§ **What you will do**:
Pictures are to be omitted; everything else in the data must be transcribed exactly.

§ **Recorded information**:
========================================

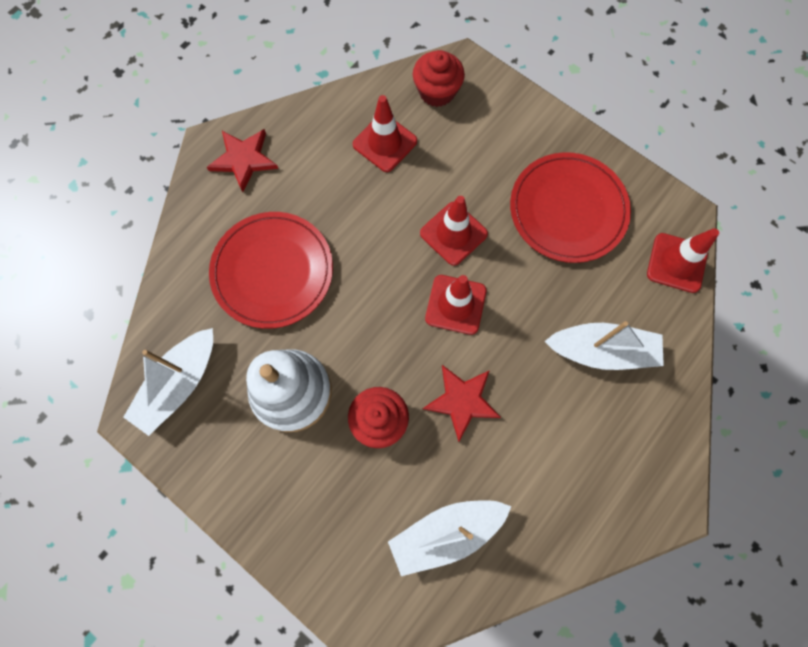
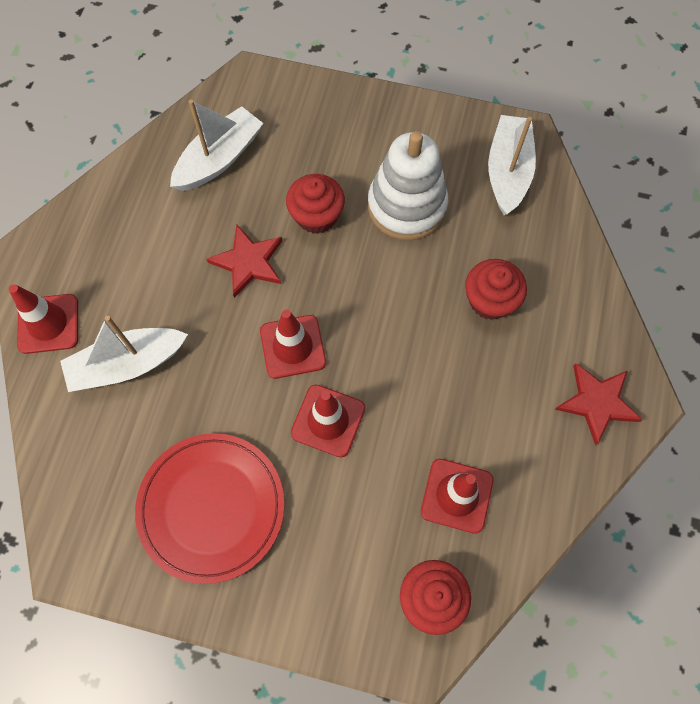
camera: 155 degrees right, 5 degrees down
(272, 271) = (490, 300): red plate -> red cupcake
(676, 263) = (68, 497): red traffic cone -> red traffic cone (48, 324)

========================================

§ **Response area**:
camera: 155 degrees right, 5 degrees down
(272, 271) = (490, 300): red plate -> red cupcake
(676, 263) = (68, 497): red traffic cone -> red traffic cone (48, 324)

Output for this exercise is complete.